**Exercise material**:
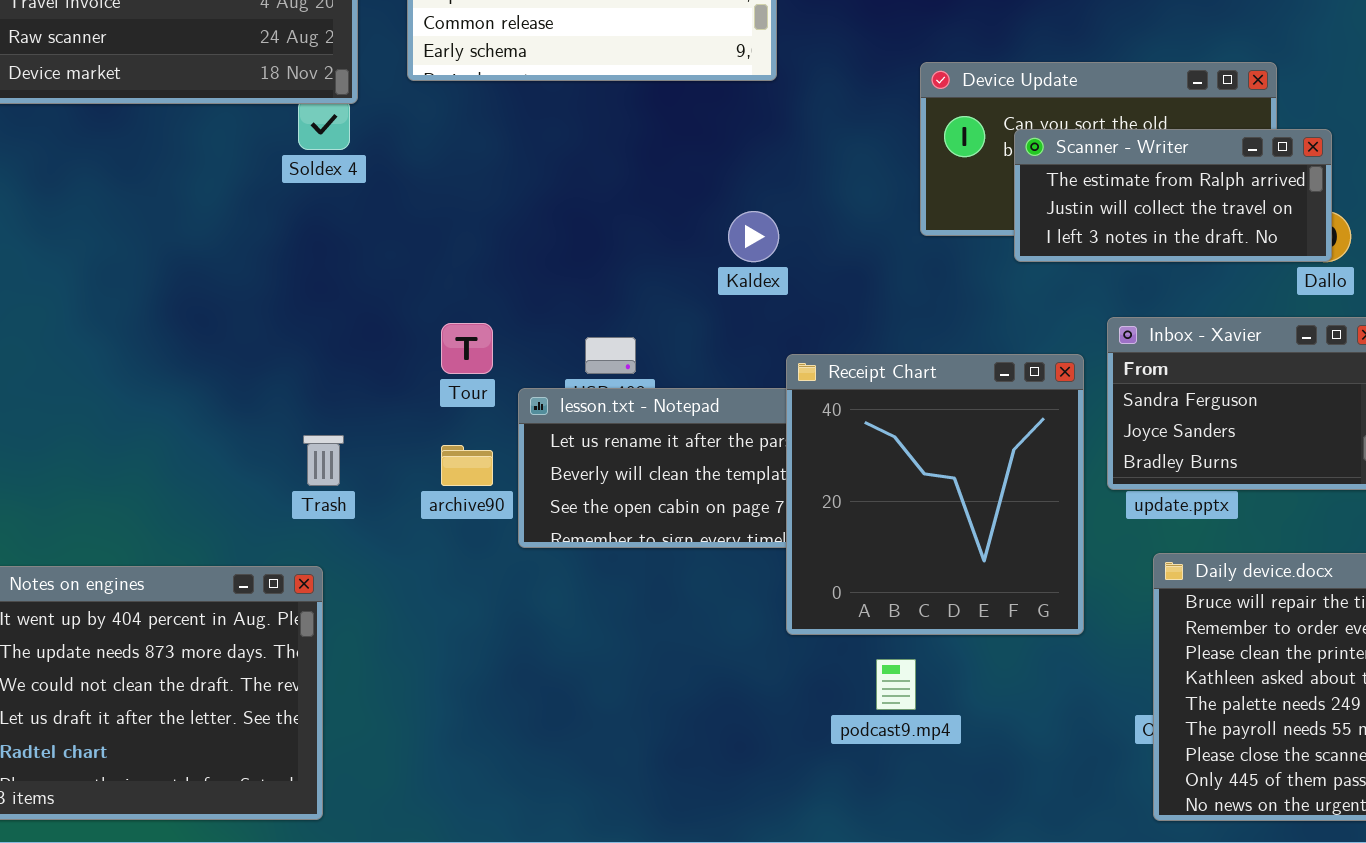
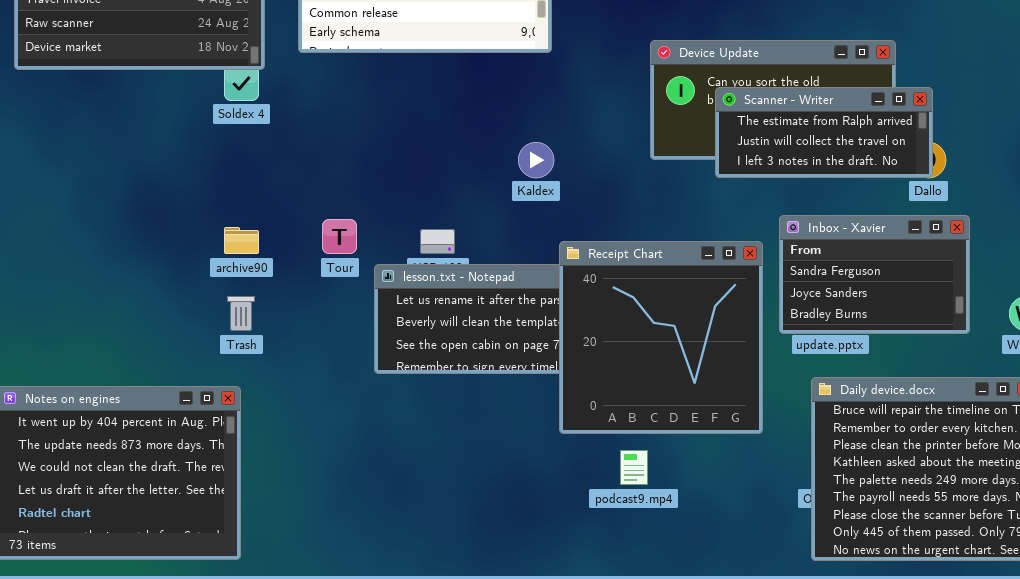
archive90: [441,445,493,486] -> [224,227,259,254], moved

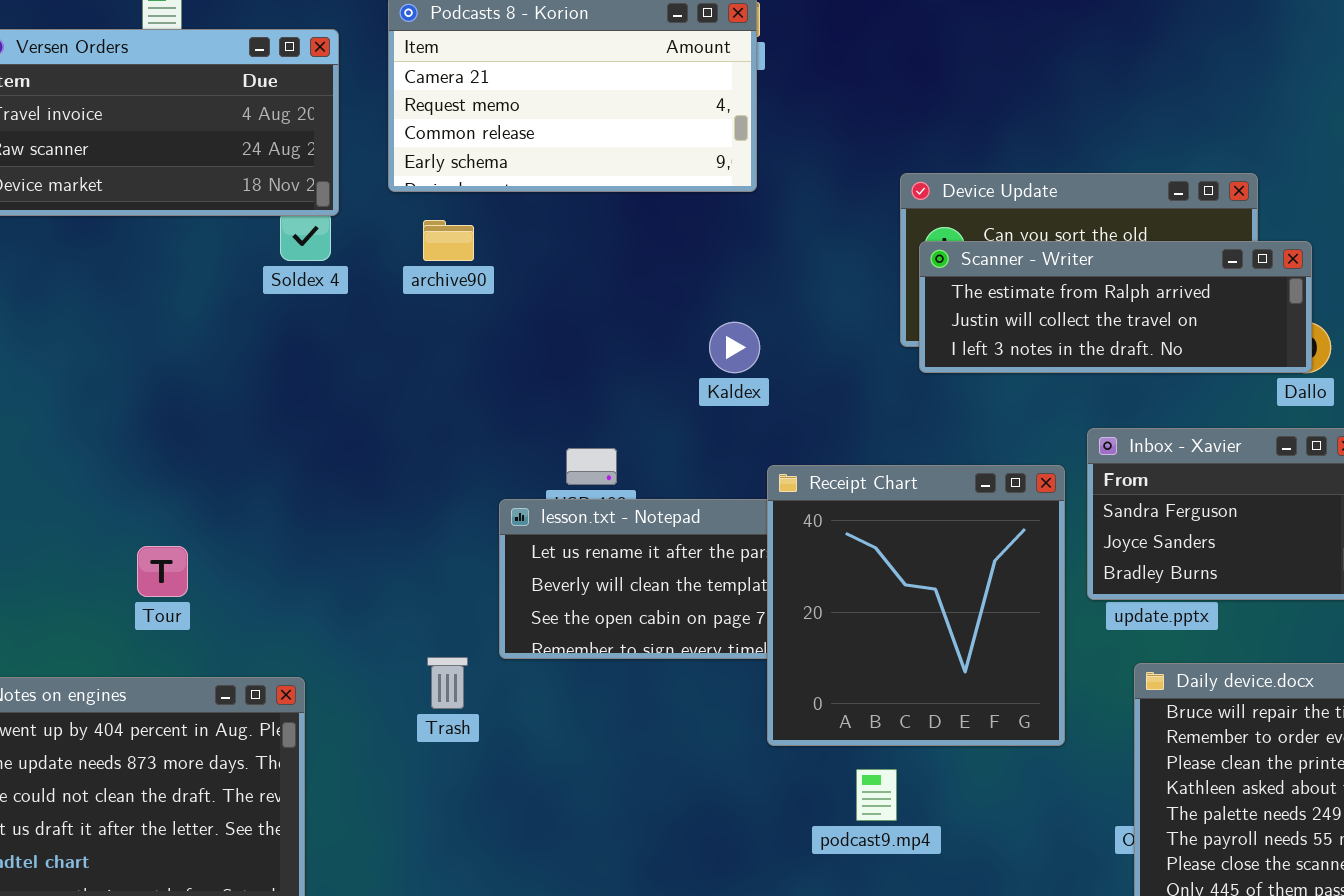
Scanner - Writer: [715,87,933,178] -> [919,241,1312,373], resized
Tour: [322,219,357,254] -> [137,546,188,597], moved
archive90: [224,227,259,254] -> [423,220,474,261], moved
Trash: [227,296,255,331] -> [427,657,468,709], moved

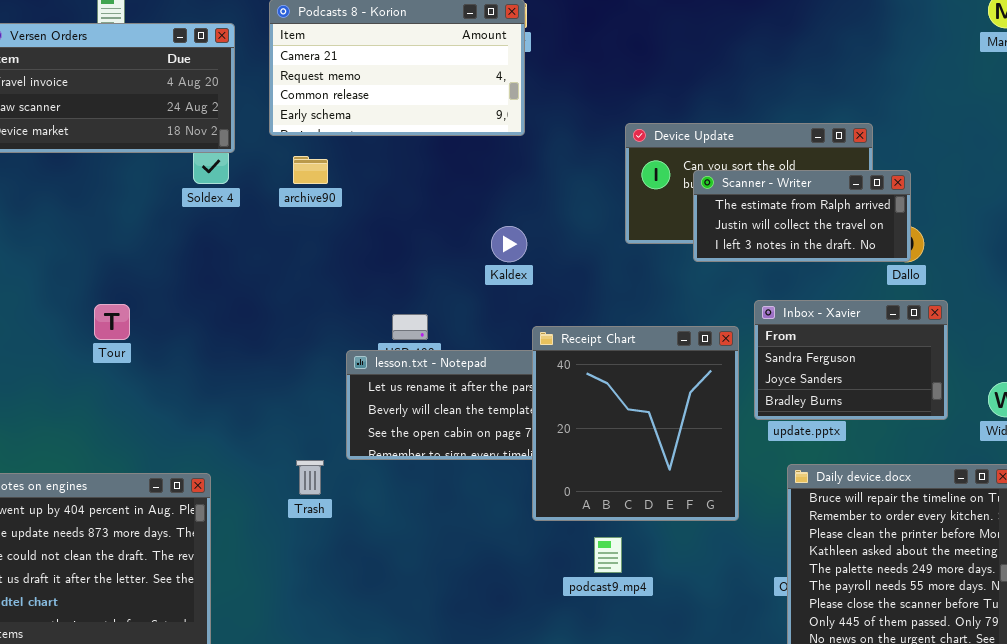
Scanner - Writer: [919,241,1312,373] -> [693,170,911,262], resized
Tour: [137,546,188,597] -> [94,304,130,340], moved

**Aim of the task**: Repeat only the lines from the one with "Trash: [227,296,255,331] ->" through the end of the data, both included and exactly as written. Pictures stay out of the copy.

**Solved exercise**:
Trash: [227,296,255,331] -> [427,657,468,709], moved

Scanner - Writer: [919,241,1312,373] -> [693,170,911,262], resized
Tour: [137,546,188,597] -> [94,304,130,340], moved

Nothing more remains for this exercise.